** Exercise requirements **
Each line from the one containing "brown shoe: 3 -> 2" to the end of the data must be copied exactly, the first and last included; no other lines and no pictures belong in the copy.

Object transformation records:
★ ★ ★ ★
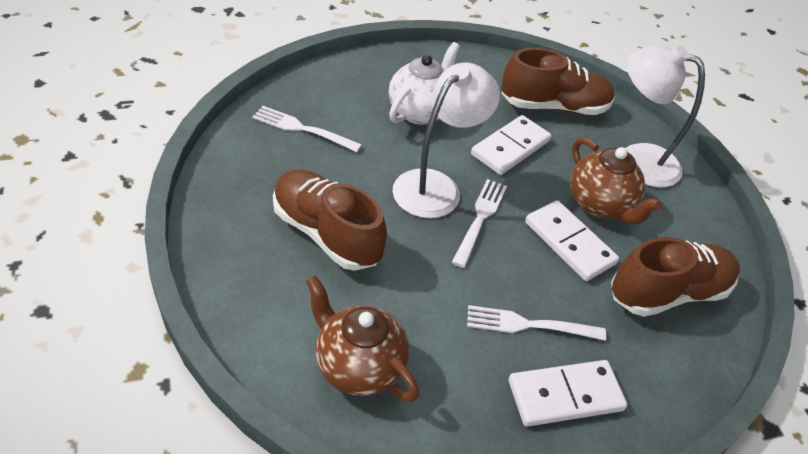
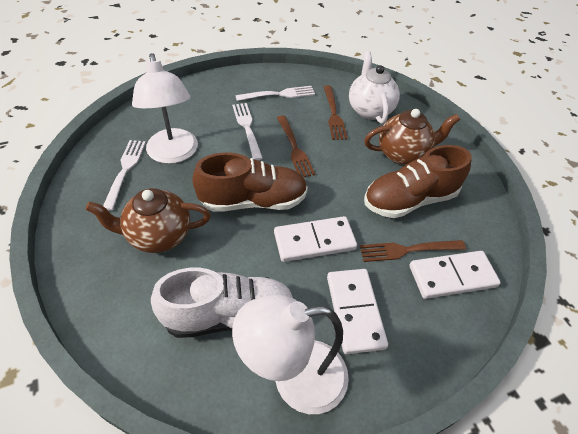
brown fork: 0 -> 3
brown shoe: 3 -> 2
white shoe: 0 -> 1

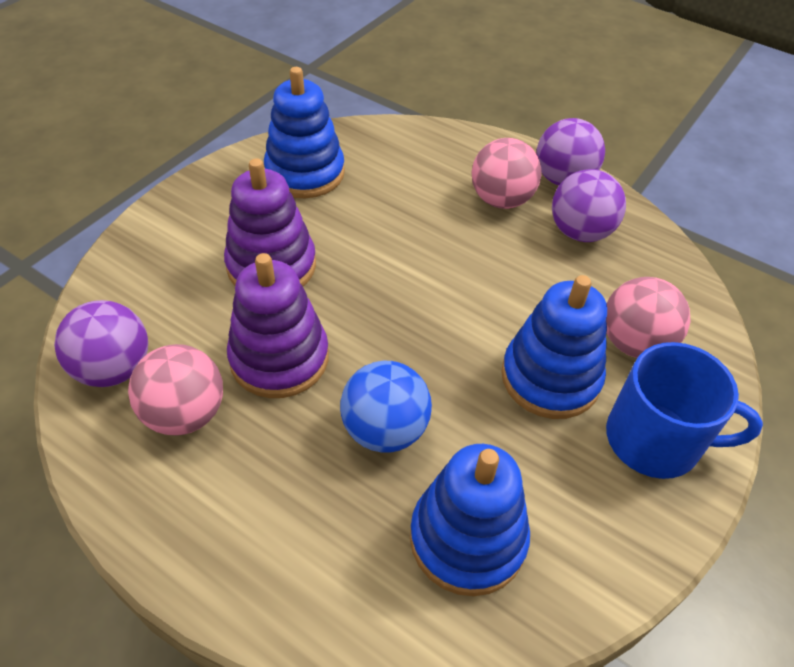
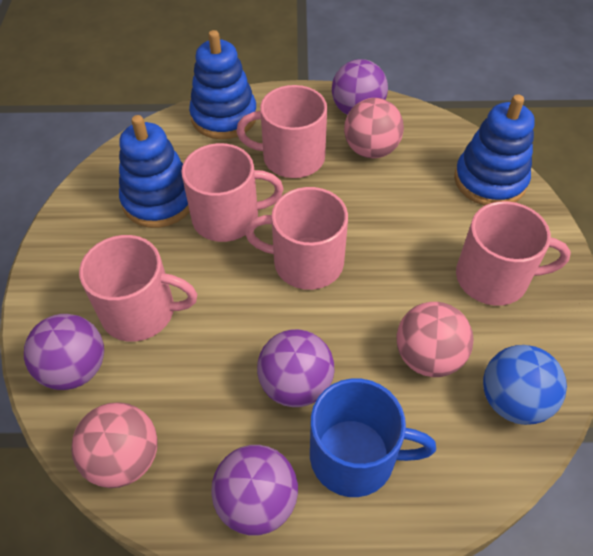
pink mug: 0 -> 5
purple ball: 3 -> 4
purple stacking toy: 2 -> 0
★ ★ ★ ★
** Solution to this problem **
brown shoe: 3 -> 2
white shoe: 0 -> 1

pink mug: 0 -> 5
purple ball: 3 -> 4
purple stacking toy: 2 -> 0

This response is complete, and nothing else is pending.